Return each line of the records that contains the string "kern". Case counts.
···
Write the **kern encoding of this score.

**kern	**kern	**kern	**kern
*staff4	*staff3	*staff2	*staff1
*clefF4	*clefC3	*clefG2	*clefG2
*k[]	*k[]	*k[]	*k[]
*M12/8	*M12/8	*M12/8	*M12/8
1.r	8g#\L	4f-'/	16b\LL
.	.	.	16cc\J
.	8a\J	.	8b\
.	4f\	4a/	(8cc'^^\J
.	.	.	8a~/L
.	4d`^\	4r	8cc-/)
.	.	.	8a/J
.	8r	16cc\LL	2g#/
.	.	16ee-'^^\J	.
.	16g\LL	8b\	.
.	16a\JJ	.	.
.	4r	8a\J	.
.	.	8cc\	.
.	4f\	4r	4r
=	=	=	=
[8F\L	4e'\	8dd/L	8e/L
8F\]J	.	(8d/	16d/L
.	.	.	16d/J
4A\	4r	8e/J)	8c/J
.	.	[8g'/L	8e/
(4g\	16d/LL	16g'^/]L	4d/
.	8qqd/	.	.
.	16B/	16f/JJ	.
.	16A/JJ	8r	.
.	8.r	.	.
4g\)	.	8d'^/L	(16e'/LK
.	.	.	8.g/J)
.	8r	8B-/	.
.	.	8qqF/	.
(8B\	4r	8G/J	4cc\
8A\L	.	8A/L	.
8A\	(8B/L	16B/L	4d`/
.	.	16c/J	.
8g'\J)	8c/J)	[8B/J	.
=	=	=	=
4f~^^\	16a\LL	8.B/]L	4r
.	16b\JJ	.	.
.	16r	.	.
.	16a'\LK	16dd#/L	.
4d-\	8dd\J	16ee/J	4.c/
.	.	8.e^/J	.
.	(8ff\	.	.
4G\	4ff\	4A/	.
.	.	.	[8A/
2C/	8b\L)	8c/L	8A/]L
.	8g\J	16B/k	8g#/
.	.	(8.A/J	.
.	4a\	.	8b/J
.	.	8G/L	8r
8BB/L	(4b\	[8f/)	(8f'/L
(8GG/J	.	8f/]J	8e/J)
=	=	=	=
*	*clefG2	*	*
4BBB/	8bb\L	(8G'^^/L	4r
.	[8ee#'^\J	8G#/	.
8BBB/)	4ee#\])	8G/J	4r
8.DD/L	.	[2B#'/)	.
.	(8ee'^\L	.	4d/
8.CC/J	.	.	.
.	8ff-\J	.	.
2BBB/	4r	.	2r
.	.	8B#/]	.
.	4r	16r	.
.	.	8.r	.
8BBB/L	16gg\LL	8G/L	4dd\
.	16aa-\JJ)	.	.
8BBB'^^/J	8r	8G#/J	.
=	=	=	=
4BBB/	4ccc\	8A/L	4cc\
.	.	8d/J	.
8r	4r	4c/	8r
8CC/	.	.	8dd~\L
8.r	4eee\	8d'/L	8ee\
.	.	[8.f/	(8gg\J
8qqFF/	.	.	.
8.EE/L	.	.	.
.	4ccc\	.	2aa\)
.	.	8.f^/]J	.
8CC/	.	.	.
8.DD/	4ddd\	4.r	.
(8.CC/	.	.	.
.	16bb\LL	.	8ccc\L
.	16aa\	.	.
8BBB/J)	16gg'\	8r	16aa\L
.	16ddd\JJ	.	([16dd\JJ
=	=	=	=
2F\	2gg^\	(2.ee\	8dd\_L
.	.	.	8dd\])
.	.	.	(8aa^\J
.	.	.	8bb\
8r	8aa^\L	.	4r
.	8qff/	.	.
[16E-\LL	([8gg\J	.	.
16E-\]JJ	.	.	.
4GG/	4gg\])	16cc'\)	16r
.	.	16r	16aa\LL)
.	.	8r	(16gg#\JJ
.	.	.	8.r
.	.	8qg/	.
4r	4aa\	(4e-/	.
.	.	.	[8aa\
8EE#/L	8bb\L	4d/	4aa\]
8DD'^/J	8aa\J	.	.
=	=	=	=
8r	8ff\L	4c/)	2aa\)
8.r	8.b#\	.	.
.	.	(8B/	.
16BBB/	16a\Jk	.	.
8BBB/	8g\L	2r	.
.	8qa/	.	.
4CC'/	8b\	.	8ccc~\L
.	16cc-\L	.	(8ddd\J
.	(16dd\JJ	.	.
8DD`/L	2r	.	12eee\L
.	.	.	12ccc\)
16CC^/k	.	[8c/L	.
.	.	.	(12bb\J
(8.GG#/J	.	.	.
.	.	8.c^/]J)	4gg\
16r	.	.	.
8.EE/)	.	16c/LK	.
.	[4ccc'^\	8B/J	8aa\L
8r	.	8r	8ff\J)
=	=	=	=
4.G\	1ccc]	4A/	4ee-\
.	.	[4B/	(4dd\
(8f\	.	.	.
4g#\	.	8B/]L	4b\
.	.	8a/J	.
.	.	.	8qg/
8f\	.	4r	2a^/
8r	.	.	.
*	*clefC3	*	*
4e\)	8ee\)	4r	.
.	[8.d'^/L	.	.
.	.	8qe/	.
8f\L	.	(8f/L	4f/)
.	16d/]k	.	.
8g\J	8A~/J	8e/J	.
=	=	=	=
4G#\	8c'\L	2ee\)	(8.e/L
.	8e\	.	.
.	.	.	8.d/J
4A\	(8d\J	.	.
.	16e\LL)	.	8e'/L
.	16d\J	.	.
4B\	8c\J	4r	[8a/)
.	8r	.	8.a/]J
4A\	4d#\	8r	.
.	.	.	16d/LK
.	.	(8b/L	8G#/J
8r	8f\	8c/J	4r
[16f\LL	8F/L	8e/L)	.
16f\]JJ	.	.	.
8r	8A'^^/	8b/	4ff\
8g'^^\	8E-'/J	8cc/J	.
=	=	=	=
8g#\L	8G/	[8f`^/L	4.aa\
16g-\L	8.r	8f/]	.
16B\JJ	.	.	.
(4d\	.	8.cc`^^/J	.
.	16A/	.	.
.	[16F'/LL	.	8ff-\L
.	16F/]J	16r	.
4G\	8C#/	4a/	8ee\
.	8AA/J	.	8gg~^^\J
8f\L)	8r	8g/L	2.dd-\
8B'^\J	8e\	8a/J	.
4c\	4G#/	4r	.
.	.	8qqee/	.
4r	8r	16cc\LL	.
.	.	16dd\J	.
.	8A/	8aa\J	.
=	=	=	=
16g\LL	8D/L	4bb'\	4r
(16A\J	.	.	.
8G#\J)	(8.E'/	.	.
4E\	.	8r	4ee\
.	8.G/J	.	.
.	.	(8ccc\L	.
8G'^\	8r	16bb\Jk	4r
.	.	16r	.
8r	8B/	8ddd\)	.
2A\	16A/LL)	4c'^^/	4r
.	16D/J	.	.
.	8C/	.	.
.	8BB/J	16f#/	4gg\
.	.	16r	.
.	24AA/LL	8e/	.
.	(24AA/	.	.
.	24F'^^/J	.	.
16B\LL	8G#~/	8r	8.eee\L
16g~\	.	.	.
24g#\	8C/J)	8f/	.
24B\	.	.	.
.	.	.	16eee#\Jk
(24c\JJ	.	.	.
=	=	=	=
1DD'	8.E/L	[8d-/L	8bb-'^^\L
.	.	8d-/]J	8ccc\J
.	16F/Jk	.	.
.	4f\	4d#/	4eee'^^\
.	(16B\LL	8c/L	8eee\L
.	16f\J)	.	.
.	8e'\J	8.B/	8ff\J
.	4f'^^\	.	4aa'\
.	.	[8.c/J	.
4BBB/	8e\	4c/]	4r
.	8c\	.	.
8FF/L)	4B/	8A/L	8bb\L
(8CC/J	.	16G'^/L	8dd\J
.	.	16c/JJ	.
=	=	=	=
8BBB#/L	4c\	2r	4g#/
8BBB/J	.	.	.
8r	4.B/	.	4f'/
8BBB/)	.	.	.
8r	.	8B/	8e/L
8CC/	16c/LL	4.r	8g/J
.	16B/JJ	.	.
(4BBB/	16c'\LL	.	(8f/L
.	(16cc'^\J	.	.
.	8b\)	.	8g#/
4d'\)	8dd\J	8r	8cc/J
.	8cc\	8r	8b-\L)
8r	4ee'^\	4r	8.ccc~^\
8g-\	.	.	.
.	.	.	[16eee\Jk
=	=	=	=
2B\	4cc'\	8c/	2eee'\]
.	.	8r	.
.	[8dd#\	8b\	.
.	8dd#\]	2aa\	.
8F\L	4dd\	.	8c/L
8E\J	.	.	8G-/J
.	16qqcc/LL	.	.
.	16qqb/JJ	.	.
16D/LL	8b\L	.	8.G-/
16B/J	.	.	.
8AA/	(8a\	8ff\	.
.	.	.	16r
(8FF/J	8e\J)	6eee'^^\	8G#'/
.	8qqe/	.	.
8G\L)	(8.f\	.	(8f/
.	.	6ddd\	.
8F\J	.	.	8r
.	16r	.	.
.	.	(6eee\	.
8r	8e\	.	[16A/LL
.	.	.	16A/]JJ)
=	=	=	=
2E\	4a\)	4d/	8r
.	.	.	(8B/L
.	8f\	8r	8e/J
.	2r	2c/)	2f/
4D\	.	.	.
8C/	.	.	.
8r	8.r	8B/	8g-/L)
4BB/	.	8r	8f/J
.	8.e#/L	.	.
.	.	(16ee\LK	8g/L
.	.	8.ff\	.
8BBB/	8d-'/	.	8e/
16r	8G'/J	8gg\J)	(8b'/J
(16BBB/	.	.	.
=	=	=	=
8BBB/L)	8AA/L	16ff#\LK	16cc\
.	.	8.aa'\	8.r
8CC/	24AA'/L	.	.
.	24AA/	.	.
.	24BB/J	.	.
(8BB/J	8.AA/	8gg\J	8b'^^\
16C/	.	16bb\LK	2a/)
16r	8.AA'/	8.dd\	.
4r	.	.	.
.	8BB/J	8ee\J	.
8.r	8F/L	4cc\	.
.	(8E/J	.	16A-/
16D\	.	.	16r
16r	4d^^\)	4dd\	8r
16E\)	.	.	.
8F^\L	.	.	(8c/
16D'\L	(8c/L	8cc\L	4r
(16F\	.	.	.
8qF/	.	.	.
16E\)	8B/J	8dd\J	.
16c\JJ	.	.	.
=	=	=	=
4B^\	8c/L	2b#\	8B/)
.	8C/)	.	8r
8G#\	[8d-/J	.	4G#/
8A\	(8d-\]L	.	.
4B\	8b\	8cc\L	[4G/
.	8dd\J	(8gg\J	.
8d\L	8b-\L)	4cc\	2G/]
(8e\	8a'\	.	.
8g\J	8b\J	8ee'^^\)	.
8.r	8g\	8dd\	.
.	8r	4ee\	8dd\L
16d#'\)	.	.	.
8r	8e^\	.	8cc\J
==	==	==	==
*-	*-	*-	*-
···
Result of the task:
Write the **kern encoding of this score.
**kern	**kern	**kern	**kern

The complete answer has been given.